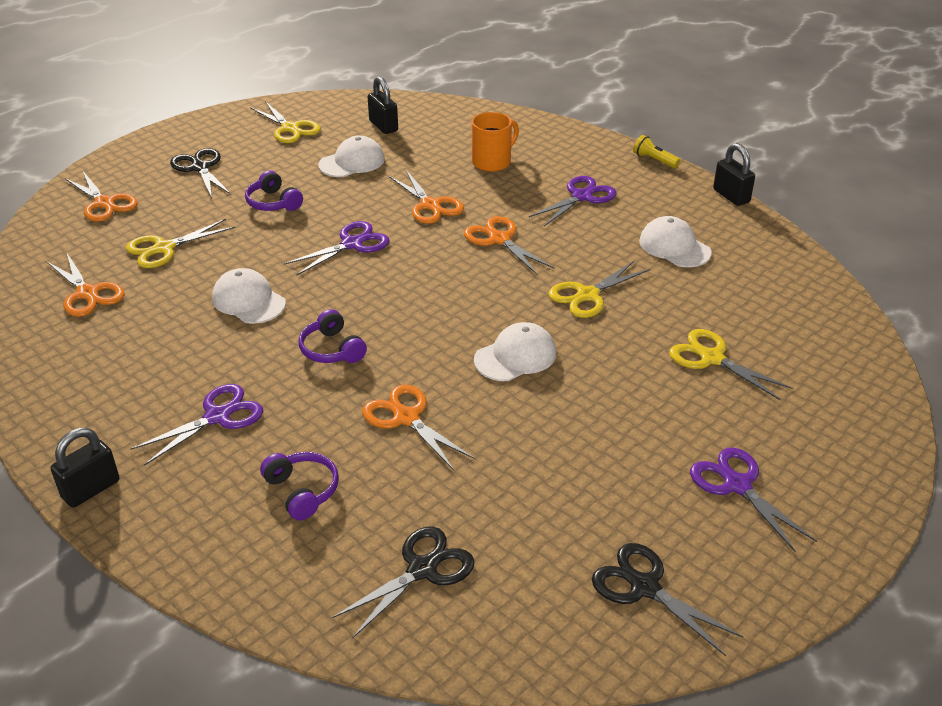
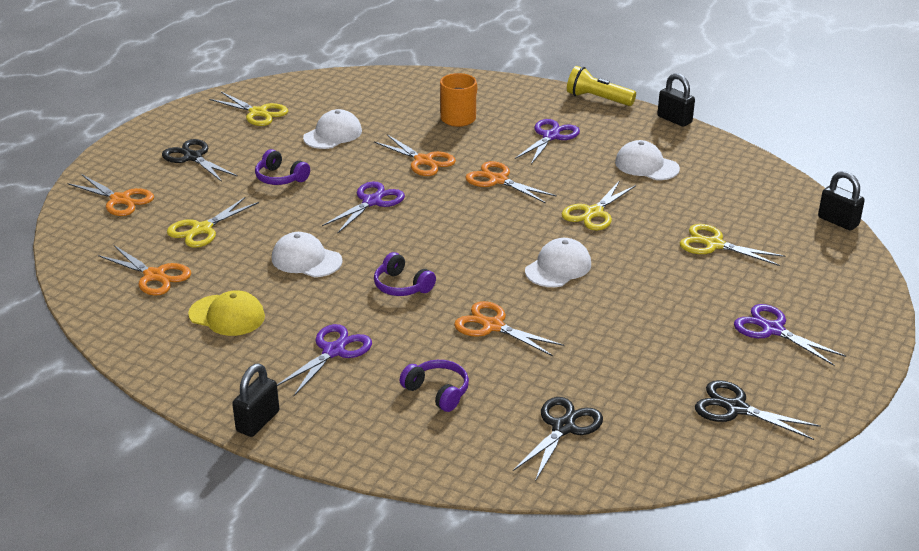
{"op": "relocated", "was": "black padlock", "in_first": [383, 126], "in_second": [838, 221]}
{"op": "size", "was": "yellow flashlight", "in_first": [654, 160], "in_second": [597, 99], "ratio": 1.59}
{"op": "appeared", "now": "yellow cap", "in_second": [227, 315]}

#####

■ **Exercise**
The required output is every line above that contains the string "yellow".

■ **Task response**
{"op": "size", "was": "yellow flashlight", "in_first": [654, 160], "in_second": [597, 99], "ratio": 1.59}
{"op": "appeared", "now": "yellow cap", "in_second": [227, 315]}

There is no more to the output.